* Work to complete *
Repeat the data exactly as it appears.

Counted item lists:
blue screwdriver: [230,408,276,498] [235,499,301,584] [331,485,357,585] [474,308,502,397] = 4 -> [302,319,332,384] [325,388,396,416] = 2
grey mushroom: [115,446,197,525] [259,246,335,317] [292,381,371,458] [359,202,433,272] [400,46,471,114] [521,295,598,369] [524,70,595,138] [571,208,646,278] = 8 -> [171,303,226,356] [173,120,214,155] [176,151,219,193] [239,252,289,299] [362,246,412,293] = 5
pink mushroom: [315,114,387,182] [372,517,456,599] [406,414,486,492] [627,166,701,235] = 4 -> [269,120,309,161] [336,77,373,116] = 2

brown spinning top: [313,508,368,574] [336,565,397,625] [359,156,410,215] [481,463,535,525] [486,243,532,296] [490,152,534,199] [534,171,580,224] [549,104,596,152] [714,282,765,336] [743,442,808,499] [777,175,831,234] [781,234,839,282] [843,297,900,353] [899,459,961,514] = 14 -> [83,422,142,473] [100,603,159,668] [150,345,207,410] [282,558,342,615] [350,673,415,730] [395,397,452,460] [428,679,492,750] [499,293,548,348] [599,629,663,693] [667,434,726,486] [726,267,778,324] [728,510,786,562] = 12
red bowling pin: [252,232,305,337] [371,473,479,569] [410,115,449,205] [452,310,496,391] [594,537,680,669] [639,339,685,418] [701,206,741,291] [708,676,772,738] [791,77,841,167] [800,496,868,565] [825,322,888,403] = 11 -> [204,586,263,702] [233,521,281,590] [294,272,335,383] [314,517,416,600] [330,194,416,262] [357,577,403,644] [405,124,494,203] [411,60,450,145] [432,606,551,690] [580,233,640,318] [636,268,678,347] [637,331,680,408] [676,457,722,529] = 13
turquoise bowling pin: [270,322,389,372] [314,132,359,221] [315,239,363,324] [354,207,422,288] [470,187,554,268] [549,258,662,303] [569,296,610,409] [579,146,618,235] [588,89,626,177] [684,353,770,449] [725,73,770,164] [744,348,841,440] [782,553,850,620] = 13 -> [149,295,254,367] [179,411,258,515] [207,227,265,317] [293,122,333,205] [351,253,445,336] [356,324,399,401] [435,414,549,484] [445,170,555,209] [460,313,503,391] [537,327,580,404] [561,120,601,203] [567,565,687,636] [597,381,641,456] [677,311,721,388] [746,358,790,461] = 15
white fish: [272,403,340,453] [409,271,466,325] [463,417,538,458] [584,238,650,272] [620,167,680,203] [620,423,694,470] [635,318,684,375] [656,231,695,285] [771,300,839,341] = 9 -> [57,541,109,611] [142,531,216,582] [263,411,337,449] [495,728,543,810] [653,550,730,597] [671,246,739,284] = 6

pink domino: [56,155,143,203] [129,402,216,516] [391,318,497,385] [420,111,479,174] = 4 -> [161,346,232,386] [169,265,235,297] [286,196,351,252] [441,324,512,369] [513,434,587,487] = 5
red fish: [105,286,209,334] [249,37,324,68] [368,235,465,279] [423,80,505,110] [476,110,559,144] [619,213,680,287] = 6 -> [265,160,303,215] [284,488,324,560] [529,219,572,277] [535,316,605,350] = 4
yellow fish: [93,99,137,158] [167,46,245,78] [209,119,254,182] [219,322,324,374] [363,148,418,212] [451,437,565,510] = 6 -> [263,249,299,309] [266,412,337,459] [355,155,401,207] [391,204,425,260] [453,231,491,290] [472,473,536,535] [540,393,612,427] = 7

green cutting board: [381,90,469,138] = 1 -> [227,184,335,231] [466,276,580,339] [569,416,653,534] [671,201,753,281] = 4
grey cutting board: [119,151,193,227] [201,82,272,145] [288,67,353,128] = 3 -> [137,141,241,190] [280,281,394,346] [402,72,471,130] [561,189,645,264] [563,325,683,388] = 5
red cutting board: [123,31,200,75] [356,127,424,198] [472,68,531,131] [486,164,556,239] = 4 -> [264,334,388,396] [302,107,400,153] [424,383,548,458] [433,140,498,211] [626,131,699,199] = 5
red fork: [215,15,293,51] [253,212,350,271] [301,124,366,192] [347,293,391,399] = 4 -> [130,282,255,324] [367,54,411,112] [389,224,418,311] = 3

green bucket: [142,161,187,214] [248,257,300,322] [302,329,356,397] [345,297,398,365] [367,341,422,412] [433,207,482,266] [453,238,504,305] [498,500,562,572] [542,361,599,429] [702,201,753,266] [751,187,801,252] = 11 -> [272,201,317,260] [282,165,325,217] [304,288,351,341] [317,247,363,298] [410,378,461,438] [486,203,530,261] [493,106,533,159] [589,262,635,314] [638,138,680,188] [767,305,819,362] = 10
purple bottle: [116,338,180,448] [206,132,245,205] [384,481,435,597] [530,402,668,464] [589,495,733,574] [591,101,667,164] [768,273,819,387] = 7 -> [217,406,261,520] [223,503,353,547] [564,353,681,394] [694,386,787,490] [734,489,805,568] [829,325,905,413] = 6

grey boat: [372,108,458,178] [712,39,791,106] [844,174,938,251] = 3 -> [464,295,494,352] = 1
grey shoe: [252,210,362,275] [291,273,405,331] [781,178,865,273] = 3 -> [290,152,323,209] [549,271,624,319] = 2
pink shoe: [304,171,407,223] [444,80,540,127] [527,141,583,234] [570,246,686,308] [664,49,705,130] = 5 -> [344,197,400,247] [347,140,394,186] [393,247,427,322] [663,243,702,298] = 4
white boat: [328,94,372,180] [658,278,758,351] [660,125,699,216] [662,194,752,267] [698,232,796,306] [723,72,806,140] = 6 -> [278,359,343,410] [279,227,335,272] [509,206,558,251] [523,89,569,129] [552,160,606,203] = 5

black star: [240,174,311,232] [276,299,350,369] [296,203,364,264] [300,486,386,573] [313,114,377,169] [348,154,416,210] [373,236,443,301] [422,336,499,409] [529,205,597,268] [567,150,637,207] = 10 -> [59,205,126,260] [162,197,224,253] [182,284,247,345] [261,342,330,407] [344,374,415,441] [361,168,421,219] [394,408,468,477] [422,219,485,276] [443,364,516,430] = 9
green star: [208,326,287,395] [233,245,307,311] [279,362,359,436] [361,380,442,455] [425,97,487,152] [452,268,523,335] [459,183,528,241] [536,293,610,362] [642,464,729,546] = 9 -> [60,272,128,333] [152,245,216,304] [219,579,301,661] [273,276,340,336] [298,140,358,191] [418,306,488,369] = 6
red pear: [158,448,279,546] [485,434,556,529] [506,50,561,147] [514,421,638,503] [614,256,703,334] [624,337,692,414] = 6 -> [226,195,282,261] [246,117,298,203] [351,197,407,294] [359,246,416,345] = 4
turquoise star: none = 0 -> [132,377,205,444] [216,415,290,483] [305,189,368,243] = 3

* Solution for this exercise *
blue screwdriver: [230,408,276,498] [235,499,301,584] [331,485,357,585] [474,308,502,397] = 4 -> [302,319,332,384] [325,388,396,416] = 2
grey mushroom: [115,446,197,525] [259,246,335,317] [292,381,371,458] [359,202,433,272] [400,46,471,114] [521,295,598,369] [524,70,595,138] [571,208,646,278] = 8 -> [171,303,226,356] [173,120,214,155] [176,151,219,193] [239,252,289,299] [362,246,412,293] = 5
pink mushroom: [315,114,387,182] [372,517,456,599] [406,414,486,492] [627,166,701,235] = 4 -> [269,120,309,161] [336,77,373,116] = 2

brown spinning top: [313,508,368,574] [336,565,397,625] [359,156,410,215] [481,463,535,525] [486,243,532,296] [490,152,534,199] [534,171,580,224] [549,104,596,152] [714,282,765,336] [743,442,808,499] [777,175,831,234] [781,234,839,282] [843,297,900,353] [899,459,961,514] = 14 -> [83,422,142,473] [100,603,159,668] [150,345,207,410] [282,558,342,615] [350,673,415,730] [395,397,452,460] [428,679,492,750] [499,293,548,348] [599,629,663,693] [667,434,726,486] [726,267,778,324] [728,510,786,562] = 12
red bowling pin: [252,232,305,337] [371,473,479,569] [410,115,449,205] [452,310,496,391] [594,537,680,669] [639,339,685,418] [701,206,741,291] [708,676,772,738] [791,77,841,167] [800,496,868,565] [825,322,888,403] = 11 -> [204,586,263,702] [233,521,281,590] [294,272,335,383] [314,517,416,600] [330,194,416,262] [357,577,403,644] [405,124,494,203] [411,60,450,145] [432,606,551,690] [580,233,640,318] [636,268,678,347] [637,331,680,408] [676,457,722,529] = 13
turquoise bowling pin: [270,322,389,372] [314,132,359,221] [315,239,363,324] [354,207,422,288] [470,187,554,268] [549,258,662,303] [569,296,610,409] [579,146,618,235] [588,89,626,177] [684,353,770,449] [725,73,770,164] [744,348,841,440] [782,553,850,620] = 13 -> [149,295,254,367] [179,411,258,515] [207,227,265,317] [293,122,333,205] [351,253,445,336] [356,324,399,401] [435,414,549,484] [445,170,555,209] [460,313,503,391] [537,327,580,404] [561,120,601,203] [567,565,687,636] [597,381,641,456] [677,311,721,388] [746,358,790,461] = 15
white fish: [272,403,340,453] [409,271,466,325] [463,417,538,458] [584,238,650,272] [620,167,680,203] [620,423,694,470] [635,318,684,375] [656,231,695,285] [771,300,839,341] = 9 -> [57,541,109,611] [142,531,216,582] [263,411,337,449] [495,728,543,810] [653,550,730,597] [671,246,739,284] = 6

pink domino: [56,155,143,203] [129,402,216,516] [391,318,497,385] [420,111,479,174] = 4 -> [161,346,232,386] [169,265,235,297] [286,196,351,252] [441,324,512,369] [513,434,587,487] = 5
red fish: [105,286,209,334] [249,37,324,68] [368,235,465,279] [423,80,505,110] [476,110,559,144] [619,213,680,287] = 6 -> [265,160,303,215] [284,488,324,560] [529,219,572,277] [535,316,605,350] = 4
yellow fish: [93,99,137,158] [167,46,245,78] [209,119,254,182] [219,322,324,374] [363,148,418,212] [451,437,565,510] = 6 -> [263,249,299,309] [266,412,337,459] [355,155,401,207] [391,204,425,260] [453,231,491,290] [472,473,536,535] [540,393,612,427] = 7

green cutting board: [381,90,469,138] = 1 -> [227,184,335,231] [466,276,580,339] [569,416,653,534] [671,201,753,281] = 4
grey cutting board: [119,151,193,227] [201,82,272,145] [288,67,353,128] = 3 -> [137,141,241,190] [280,281,394,346] [402,72,471,130] [561,189,645,264] [563,325,683,388] = 5
red cutting board: [123,31,200,75] [356,127,424,198] [472,68,531,131] [486,164,556,239] = 4 -> [264,334,388,396] [302,107,400,153] [424,383,548,458] [433,140,498,211] [626,131,699,199] = 5
red fork: [215,15,293,51] [253,212,350,271] [301,124,366,192] [347,293,391,399] = 4 -> [130,282,255,324] [367,54,411,112] [389,224,418,311] = 3

green bucket: [142,161,187,214] [248,257,300,322] [302,329,356,397] [345,297,398,365] [367,341,422,412] [433,207,482,266] [453,238,504,305] [498,500,562,572] [542,361,599,429] [702,201,753,266] [751,187,801,252] = 11 -> [272,201,317,260] [282,165,325,217] [304,288,351,341] [317,247,363,298] [410,378,461,438] [486,203,530,261] [493,106,533,159] [589,262,635,314] [638,138,680,188] [767,305,819,362] = 10
purple bottle: [116,338,180,448] [206,132,245,205] [384,481,435,597] [530,402,668,464] [589,495,733,574] [591,101,667,164] [768,273,819,387] = 7 -> [217,406,261,520] [223,503,353,547] [564,353,681,394] [694,386,787,490] [734,489,805,568] [829,325,905,413] = 6

grey boat: [372,108,458,178] [712,39,791,106] [844,174,938,251] = 3 -> [464,295,494,352] = 1
grey shoe: [252,210,362,275] [291,273,405,331] [781,178,865,273] = 3 -> [290,152,323,209] [549,271,624,319] = 2
pink shoe: [304,171,407,223] [444,80,540,127] [527,141,583,234] [570,246,686,308] [664,49,705,130] = 5 -> [344,197,400,247] [347,140,394,186] [393,247,427,322] [663,243,702,298] = 4
white boat: [328,94,372,180] [658,278,758,351] [660,125,699,216] [662,194,752,267] [698,232,796,306] [723,72,806,140] = 6 -> [278,359,343,410] [279,227,335,272] [509,206,558,251] [523,89,569,129] [552,160,606,203] = 5

black star: [240,174,311,232] [276,299,350,369] [296,203,364,264] [300,486,386,573] [313,114,377,169] [348,154,416,210] [373,236,443,301] [422,336,499,409] [529,205,597,268] [567,150,637,207] = 10 -> [59,205,126,260] [162,197,224,253] [182,284,247,345] [261,342,330,407] [344,374,415,441] [361,168,421,219] [394,408,468,477] [422,219,485,276] [443,364,516,430] = 9
green star: [208,326,287,395] [233,245,307,311] [279,362,359,436] [361,380,442,455] [425,97,487,152] [452,268,523,335] [459,183,528,241] [536,293,610,362] [642,464,729,546] = 9 -> [60,272,128,333] [152,245,216,304] [219,579,301,661] [273,276,340,336] [298,140,358,191] [418,306,488,369] = 6
red pear: [158,448,279,546] [485,434,556,529] [506,50,561,147] [514,421,638,503] [614,256,703,334] [624,337,692,414] = 6 -> [226,195,282,261] [246,117,298,203] [351,197,407,294] [359,246,416,345] = 4
turquoise star: none = 0 -> [132,377,205,444] [216,415,290,483] [305,189,368,243] = 3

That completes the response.